Copy the lines of the listing below, from the line with "Return every road" up to and including the line with "road 1 (residential): [(0,51),(78,0),(465,3),(511,35)]", reproducing each one character for character.

======== RECORDS TO USE ========

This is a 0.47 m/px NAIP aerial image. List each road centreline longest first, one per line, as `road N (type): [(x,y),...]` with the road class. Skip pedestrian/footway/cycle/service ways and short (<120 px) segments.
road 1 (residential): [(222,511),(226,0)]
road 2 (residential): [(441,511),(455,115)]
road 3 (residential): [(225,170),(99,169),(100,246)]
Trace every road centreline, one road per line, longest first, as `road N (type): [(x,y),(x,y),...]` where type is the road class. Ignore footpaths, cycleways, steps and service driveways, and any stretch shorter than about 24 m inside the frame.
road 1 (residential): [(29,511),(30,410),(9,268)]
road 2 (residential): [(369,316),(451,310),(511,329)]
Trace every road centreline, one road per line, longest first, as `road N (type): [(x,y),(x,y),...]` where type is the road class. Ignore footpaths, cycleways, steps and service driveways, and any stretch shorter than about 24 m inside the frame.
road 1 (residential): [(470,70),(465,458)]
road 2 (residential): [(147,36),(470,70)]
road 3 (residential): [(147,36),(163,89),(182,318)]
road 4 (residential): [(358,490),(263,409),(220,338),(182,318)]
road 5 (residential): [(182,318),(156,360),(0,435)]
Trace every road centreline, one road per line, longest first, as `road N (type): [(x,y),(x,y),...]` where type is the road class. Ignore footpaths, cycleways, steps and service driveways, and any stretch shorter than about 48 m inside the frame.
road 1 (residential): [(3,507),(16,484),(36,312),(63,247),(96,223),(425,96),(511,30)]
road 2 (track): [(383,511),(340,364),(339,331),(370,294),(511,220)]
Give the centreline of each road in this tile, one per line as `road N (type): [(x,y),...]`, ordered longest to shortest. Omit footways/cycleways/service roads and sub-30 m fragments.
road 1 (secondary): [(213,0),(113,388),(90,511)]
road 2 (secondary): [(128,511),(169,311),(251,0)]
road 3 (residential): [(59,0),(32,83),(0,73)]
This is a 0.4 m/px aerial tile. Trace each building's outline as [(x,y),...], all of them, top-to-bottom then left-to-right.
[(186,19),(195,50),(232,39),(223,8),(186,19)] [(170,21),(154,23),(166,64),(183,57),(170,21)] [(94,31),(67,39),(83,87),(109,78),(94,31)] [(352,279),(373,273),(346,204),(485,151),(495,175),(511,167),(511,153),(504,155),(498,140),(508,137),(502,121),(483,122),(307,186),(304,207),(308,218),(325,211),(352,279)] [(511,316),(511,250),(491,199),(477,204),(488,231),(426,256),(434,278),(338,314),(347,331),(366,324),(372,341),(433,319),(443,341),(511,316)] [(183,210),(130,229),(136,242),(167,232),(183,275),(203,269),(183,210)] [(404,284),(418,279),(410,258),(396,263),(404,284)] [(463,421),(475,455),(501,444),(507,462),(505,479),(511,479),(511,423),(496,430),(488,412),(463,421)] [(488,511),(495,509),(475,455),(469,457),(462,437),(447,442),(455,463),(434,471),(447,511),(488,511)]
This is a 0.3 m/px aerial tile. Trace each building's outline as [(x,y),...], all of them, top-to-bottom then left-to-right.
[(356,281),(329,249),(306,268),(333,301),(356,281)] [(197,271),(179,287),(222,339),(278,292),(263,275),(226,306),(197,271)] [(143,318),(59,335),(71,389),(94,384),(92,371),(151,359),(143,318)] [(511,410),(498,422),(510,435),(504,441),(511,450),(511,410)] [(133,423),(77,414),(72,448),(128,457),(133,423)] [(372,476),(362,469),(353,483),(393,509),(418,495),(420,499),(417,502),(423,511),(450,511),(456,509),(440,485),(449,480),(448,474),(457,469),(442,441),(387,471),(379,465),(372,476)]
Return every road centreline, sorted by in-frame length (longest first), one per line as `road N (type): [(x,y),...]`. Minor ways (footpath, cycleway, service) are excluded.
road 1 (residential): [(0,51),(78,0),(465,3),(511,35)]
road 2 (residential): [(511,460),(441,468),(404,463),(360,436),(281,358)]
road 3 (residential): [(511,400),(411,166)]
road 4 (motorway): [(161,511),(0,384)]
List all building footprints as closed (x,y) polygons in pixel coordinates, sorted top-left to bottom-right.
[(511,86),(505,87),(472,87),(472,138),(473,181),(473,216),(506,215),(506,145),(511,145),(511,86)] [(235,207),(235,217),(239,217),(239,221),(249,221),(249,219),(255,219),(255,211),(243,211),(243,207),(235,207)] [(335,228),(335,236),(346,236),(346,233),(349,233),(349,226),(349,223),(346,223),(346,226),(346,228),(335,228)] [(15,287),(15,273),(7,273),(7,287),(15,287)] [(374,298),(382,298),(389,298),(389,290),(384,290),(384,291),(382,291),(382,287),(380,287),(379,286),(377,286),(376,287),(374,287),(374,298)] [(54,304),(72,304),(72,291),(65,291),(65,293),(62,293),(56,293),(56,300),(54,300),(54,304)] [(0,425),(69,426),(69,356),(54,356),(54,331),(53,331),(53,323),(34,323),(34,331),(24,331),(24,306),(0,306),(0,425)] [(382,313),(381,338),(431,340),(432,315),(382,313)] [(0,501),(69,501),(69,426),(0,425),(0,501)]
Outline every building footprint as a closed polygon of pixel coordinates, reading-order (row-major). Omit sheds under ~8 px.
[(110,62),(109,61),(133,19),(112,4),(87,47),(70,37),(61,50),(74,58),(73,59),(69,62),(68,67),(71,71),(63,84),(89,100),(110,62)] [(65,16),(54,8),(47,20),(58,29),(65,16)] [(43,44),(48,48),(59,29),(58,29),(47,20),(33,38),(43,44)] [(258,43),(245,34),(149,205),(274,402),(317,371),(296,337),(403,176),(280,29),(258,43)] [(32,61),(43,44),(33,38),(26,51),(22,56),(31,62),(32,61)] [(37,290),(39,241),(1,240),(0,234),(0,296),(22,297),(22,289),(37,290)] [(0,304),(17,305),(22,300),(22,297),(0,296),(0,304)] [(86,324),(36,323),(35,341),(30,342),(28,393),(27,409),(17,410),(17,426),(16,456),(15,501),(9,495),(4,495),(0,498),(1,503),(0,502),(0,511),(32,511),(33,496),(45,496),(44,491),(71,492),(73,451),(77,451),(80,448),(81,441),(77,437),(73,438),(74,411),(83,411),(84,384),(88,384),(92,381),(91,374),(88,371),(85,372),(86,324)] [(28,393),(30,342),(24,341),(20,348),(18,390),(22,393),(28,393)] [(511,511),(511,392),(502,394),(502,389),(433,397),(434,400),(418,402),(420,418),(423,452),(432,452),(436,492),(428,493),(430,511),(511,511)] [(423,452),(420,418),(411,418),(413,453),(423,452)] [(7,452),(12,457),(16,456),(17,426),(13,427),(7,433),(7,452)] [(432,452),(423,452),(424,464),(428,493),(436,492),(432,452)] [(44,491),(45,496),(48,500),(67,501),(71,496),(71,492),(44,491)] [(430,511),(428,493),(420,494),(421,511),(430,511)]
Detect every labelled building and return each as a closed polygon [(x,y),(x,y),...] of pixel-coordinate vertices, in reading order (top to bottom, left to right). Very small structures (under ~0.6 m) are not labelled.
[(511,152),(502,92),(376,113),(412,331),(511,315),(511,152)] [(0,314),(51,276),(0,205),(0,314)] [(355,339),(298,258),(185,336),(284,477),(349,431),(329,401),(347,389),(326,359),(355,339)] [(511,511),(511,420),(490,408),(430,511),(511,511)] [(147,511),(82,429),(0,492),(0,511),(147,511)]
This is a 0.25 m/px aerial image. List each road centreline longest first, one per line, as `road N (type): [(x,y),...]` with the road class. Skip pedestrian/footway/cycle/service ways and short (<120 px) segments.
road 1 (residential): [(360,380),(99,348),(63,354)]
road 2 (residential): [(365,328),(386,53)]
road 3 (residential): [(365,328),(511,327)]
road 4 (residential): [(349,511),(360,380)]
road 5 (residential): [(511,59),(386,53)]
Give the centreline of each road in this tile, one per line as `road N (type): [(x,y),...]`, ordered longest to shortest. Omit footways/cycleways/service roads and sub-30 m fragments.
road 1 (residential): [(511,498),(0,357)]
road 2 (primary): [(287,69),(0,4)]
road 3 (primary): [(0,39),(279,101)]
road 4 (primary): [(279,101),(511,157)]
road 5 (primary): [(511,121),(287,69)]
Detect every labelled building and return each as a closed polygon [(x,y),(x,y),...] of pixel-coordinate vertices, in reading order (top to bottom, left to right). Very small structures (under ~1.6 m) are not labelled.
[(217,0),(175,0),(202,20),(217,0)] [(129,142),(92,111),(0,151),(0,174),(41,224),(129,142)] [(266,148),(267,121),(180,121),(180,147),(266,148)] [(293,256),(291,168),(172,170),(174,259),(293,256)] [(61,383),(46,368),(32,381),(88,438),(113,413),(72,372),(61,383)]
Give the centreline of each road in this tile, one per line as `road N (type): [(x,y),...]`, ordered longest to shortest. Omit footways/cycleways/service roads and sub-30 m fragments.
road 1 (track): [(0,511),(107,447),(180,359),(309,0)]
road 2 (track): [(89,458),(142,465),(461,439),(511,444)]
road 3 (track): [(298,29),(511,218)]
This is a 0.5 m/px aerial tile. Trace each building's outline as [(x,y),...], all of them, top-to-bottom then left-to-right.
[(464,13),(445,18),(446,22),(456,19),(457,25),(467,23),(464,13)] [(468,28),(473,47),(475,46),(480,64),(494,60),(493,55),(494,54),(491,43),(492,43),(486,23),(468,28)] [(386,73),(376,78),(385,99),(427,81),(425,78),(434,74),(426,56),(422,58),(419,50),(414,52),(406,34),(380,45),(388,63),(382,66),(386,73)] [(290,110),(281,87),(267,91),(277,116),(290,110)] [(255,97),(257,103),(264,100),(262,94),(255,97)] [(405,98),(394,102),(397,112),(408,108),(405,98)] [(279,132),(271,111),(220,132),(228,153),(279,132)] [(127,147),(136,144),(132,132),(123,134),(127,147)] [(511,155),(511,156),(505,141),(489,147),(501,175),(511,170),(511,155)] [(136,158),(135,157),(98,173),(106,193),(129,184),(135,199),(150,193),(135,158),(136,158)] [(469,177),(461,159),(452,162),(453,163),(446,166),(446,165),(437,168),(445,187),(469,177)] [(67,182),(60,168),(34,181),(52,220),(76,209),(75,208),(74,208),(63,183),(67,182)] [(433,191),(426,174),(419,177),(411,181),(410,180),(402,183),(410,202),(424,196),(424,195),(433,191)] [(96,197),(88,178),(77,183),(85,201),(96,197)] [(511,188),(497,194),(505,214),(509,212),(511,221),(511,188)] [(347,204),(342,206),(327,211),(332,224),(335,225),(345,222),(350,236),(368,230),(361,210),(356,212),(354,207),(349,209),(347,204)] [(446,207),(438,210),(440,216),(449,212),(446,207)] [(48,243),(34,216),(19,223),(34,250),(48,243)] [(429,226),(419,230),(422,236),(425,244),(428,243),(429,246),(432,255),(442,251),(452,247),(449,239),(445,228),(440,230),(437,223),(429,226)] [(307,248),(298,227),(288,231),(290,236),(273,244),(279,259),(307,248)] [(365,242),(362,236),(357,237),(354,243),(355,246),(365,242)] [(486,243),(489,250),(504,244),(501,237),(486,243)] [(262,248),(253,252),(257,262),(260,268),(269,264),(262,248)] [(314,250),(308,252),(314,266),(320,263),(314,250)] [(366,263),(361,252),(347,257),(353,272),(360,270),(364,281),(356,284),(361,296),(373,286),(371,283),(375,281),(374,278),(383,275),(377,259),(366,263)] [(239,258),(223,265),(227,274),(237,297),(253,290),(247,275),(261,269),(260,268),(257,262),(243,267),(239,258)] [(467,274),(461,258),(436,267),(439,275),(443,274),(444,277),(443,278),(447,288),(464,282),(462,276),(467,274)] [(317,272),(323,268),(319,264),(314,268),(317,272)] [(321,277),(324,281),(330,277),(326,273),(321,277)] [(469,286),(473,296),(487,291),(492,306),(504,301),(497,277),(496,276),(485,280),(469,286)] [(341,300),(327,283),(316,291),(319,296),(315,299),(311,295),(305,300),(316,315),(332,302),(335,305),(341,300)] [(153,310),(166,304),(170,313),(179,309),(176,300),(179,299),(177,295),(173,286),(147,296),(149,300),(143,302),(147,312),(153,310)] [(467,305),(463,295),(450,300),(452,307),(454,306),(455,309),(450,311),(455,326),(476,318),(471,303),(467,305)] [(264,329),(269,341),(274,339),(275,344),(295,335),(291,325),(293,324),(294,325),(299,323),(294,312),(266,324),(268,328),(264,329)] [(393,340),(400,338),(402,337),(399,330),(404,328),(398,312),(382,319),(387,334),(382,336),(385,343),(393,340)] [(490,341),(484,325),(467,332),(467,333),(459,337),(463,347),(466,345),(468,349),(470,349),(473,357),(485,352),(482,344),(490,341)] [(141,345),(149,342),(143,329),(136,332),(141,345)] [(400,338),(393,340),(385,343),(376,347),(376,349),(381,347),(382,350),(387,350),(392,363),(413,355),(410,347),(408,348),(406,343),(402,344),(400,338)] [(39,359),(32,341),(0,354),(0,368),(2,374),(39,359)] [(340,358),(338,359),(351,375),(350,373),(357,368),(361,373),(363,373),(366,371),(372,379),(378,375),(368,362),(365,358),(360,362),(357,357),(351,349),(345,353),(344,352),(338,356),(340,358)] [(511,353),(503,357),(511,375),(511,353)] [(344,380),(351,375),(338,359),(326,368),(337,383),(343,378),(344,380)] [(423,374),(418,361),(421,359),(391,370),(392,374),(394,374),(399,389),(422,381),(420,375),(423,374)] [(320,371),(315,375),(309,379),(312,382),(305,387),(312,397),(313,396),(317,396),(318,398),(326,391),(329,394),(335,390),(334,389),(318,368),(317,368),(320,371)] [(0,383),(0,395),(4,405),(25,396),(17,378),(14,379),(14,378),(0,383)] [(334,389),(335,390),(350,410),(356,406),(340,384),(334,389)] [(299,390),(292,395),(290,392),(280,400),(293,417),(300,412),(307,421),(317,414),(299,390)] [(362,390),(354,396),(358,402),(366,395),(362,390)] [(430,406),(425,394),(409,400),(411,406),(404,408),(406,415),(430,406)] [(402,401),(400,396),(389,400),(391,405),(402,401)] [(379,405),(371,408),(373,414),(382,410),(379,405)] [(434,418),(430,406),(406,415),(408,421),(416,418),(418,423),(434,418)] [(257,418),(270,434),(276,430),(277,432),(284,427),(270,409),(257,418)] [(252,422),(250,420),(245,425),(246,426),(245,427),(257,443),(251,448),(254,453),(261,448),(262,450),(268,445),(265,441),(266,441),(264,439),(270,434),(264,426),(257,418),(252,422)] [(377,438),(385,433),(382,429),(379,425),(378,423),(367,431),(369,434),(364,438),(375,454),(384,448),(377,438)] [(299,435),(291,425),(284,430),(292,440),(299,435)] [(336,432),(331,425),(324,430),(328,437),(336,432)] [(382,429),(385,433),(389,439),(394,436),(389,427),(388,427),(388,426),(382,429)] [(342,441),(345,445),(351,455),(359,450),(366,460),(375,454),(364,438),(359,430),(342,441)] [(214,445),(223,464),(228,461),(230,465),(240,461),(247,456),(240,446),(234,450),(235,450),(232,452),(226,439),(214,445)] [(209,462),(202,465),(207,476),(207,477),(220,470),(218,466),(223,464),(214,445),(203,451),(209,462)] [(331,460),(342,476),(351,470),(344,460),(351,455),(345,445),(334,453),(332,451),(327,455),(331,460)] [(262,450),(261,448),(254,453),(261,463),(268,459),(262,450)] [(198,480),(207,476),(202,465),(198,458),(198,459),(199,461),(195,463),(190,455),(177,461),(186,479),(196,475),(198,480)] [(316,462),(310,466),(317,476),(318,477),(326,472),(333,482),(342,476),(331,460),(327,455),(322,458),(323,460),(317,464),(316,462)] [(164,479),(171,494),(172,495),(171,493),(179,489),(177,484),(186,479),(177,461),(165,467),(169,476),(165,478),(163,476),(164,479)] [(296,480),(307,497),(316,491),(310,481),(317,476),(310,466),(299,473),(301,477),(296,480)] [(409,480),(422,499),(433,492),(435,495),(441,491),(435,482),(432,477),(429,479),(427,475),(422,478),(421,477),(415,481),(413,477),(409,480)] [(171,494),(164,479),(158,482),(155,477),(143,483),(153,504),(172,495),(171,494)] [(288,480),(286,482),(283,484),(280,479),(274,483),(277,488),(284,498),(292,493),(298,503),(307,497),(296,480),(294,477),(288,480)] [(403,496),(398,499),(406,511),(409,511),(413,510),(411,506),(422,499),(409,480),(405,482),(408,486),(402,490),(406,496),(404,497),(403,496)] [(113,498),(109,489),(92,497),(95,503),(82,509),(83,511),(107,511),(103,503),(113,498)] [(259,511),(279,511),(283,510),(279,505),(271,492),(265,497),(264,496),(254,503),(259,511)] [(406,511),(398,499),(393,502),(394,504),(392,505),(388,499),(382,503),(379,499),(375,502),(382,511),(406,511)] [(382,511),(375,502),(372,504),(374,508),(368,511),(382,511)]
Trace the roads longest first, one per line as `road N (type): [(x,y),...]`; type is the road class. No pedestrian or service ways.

========

REPLY:
Return every road centreline, sorted by in-frame length (longest first), one per line as `road N (type): [(x,y),...]`. Minor ways (footpath, cycleway, service) are excluded.
road 1 (residential): [(0,51),(78,0),(465,3),(511,35)]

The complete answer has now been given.